* [Collected data entries]:
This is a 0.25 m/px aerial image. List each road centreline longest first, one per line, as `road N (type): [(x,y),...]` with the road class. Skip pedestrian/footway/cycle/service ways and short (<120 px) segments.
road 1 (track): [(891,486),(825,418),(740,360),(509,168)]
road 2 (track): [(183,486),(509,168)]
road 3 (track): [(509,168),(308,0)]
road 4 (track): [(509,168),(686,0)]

* [Try it]: When you output the entries, keep every word exactly as it stands.

* [Answer to the problem]:
This is a 0.25 m/px aerial image. List each road centreline longest first, one per line, as `road N (type): [(x,y),...]` with the road class. Skip pedestrian/footway/cycle/service ways and short (<120 px) segments.
road 1 (track): [(891,486),(825,418),(740,360),(509,168)]
road 2 (track): [(183,486),(509,168)]
road 3 (track): [(509,168),(308,0)]
road 4 (track): [(509,168),(686,0)]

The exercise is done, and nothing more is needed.